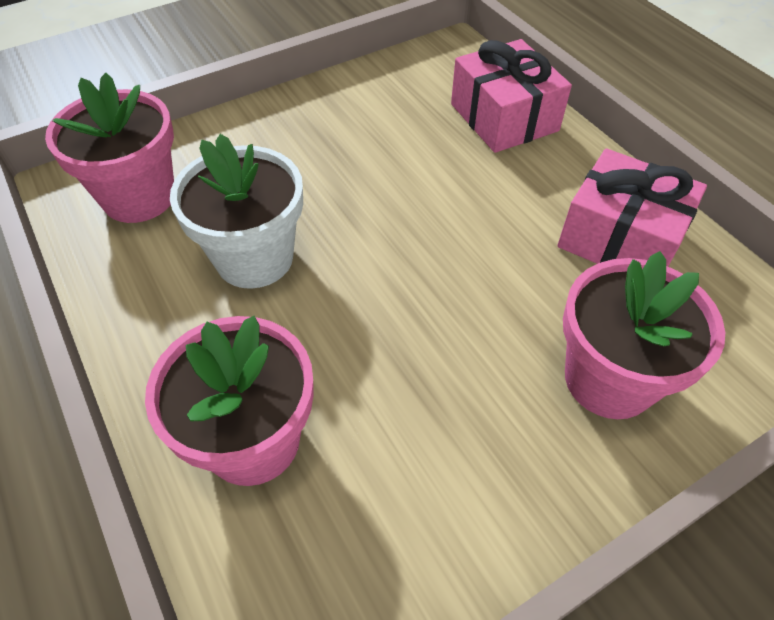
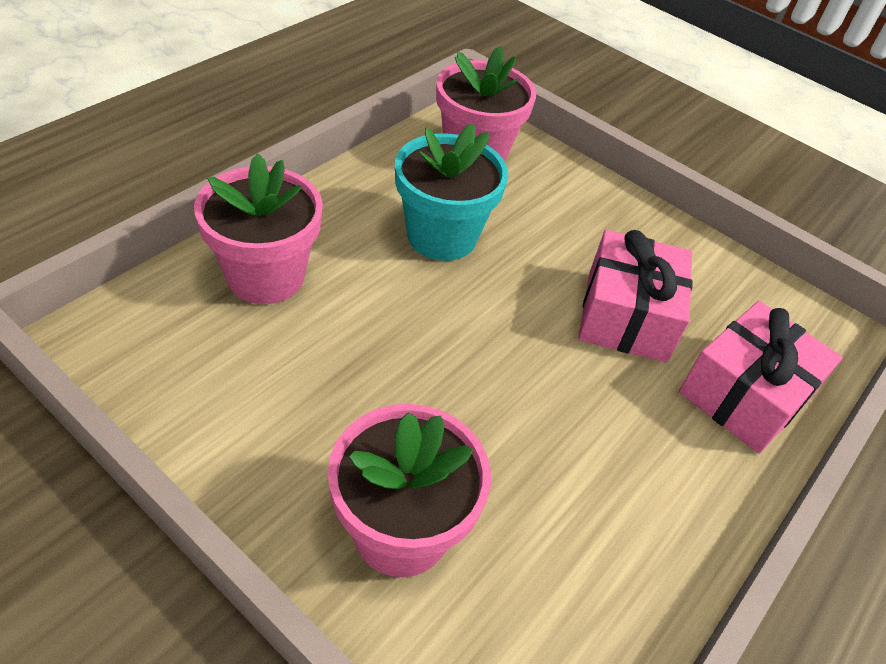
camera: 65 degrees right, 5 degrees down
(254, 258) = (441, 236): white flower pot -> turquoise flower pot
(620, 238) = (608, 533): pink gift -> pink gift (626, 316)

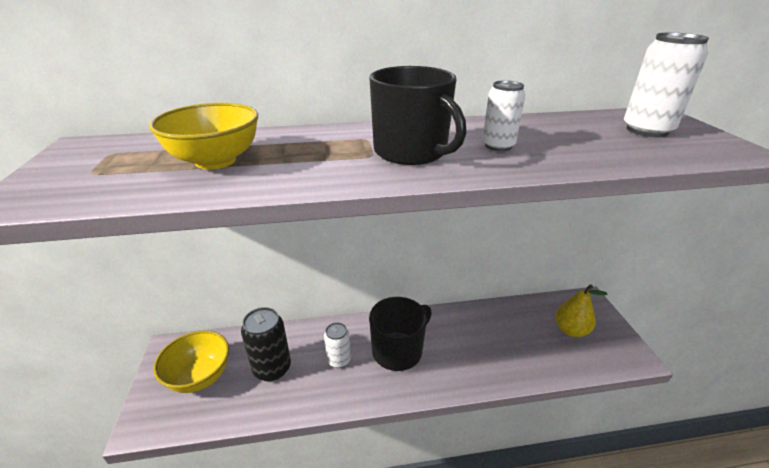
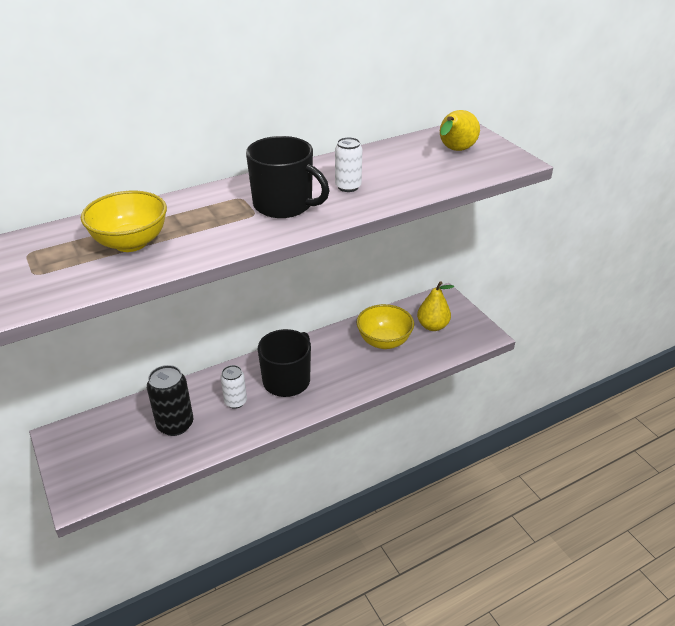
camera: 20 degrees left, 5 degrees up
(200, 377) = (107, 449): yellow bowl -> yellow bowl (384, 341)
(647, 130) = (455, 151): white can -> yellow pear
...
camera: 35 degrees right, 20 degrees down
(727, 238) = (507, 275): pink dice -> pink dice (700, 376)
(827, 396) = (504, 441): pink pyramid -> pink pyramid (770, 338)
* * *
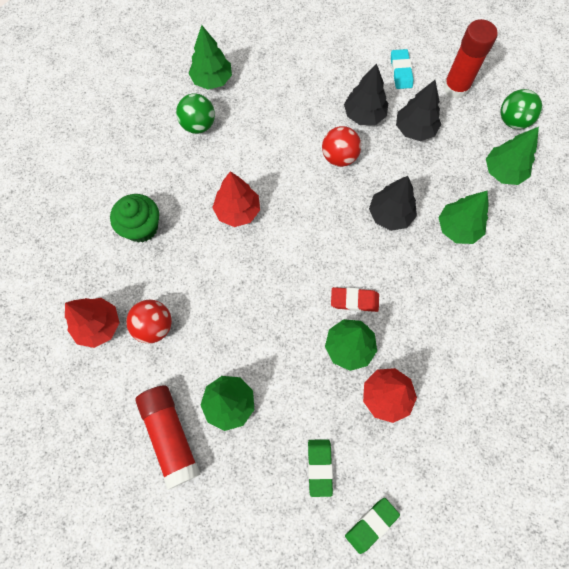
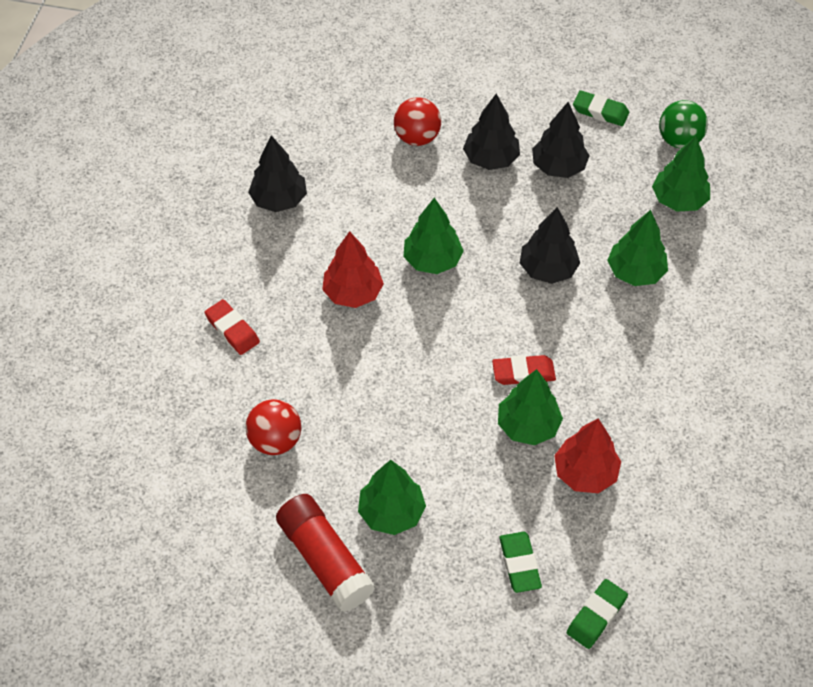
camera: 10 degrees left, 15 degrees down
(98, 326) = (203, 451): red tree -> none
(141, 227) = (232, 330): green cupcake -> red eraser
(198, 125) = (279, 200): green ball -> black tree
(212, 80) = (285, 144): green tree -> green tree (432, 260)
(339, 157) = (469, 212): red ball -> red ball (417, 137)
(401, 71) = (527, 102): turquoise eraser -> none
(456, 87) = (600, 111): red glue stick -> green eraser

◆ **Exercise directions**:
Look above for the line with "camera: 65 degrees right, 5 degrees down" and the line with "(647, 130) = (455, 151): white". Output those two and everything between them exactly, pictures excluded.

◆ **Response to the exercise**:
camera: 65 degrees right, 5 degrees down
(254, 258) = (441, 236): white flower pot -> turquoise flower pot
(620, 238) = (608, 533): pink gift -> pink gift (626, 316)

camera: 20 degrees left, 5 degrees up
(200, 377) = (107, 449): yellow bowl -> yellow bowl (384, 341)
(647, 130) = (455, 151): white can -> yellow pear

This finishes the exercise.